╭─ Task material
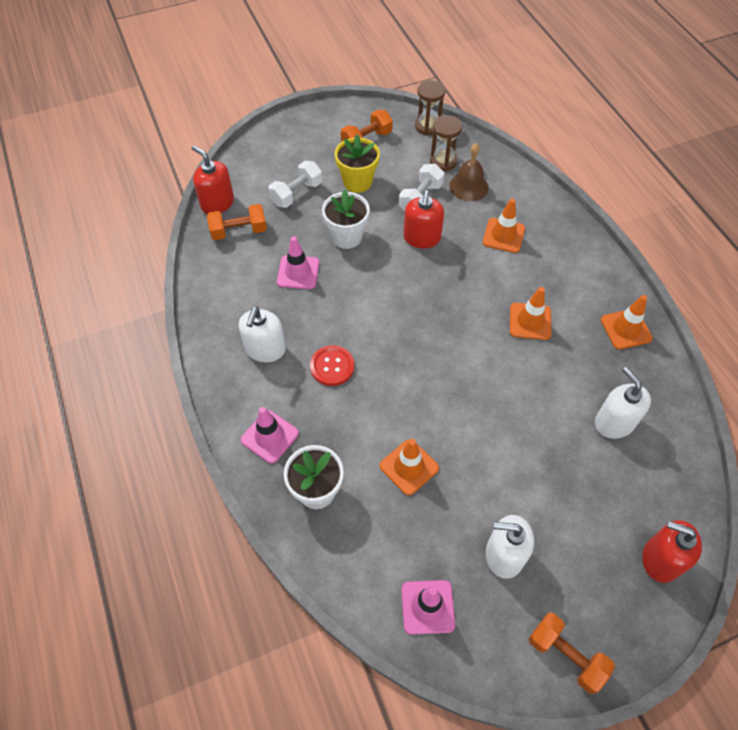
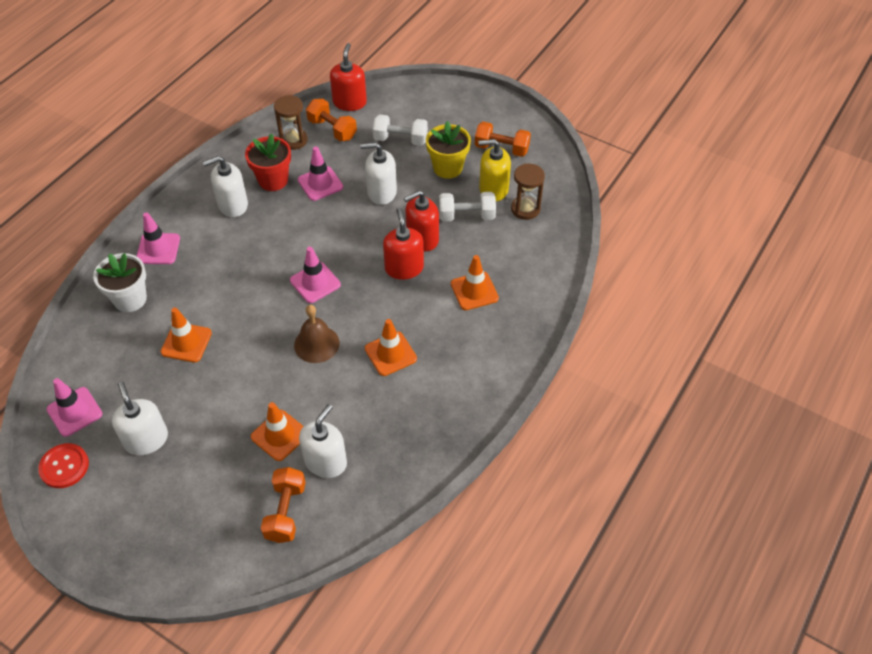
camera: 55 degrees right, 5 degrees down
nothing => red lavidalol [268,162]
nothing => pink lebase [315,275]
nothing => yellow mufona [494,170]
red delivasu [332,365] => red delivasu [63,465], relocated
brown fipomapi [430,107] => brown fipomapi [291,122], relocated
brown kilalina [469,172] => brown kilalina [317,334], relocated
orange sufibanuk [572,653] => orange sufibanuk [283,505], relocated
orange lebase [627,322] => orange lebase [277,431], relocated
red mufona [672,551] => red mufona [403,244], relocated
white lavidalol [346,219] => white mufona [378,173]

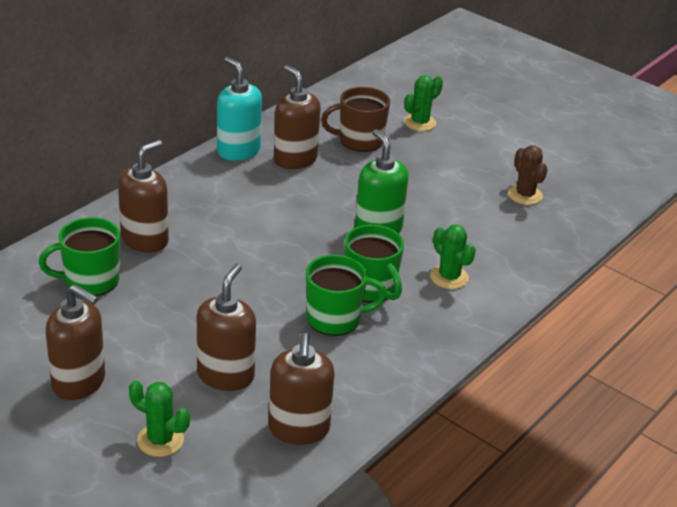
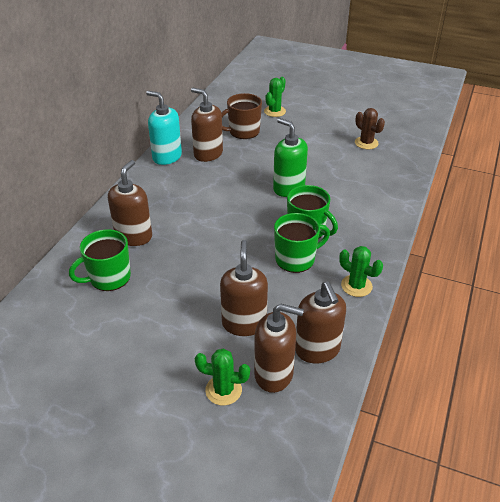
camera: 15 degrees left, 5 degrees up
brown mufona [75,342] => brown mufona [279,348], relocated
green novobek [453,257] => green novobek [361,271], relocated

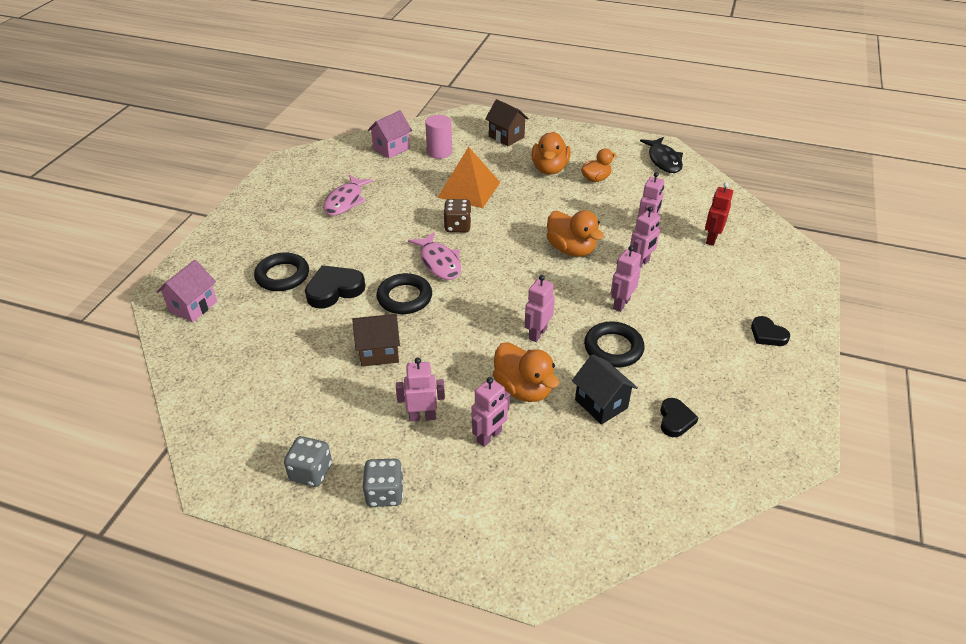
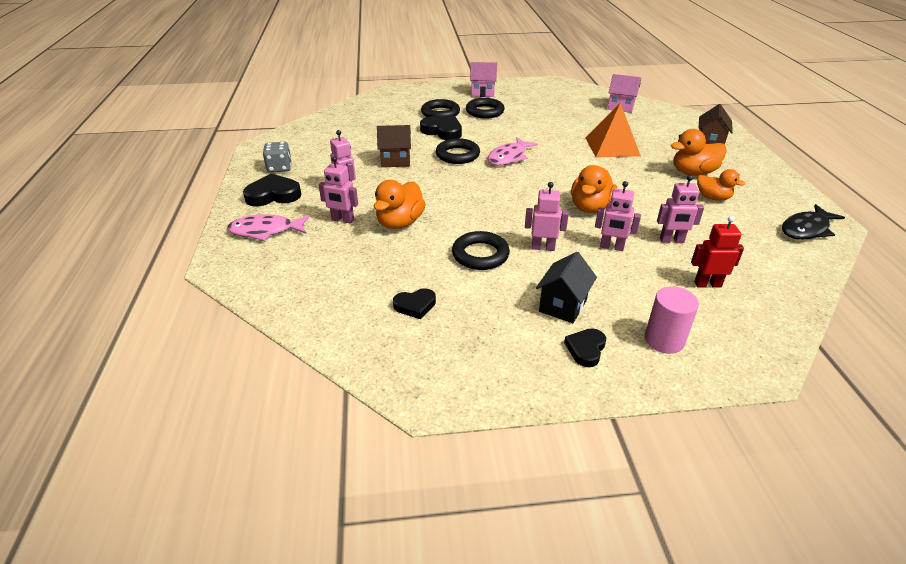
camera: 65 degrees right, 5 degrees down
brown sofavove [457,215] => nothing
pink rokelek [540,308] => nothing
nothing => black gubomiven [485,108]
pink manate [186,291] => pink manate [483,79], relocated
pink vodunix [348,195] => pink vodunix [268,227], relocated
pink gilotedox [438,137] => pink gilotedox [672,320], relocated
black manate [605,389] => black manate [566,287], relocated
grey sofavove [382,483] => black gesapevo [272,189]
brown manate [376,340] => brown manate [394,146], 60 degrees counterclockwise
╰─
From the line containing "brown sofavove [457,215] => nothing" down to the last line, reproduce the records exactly. Include both ends.

brown sofavove [457,215] => nothing
pink rokelek [540,308] => nothing
nothing => black gubomiven [485,108]
pink manate [186,291] => pink manate [483,79], relocated
pink vodunix [348,195] => pink vodunix [268,227], relocated
pink gilotedox [438,137] => pink gilotedox [672,320], relocated
black manate [605,389] => black manate [566,287], relocated
grey sofavove [382,483] => black gesapevo [272,189]
brown manate [376,340] => brown manate [394,146], 60 degrees counterclockwise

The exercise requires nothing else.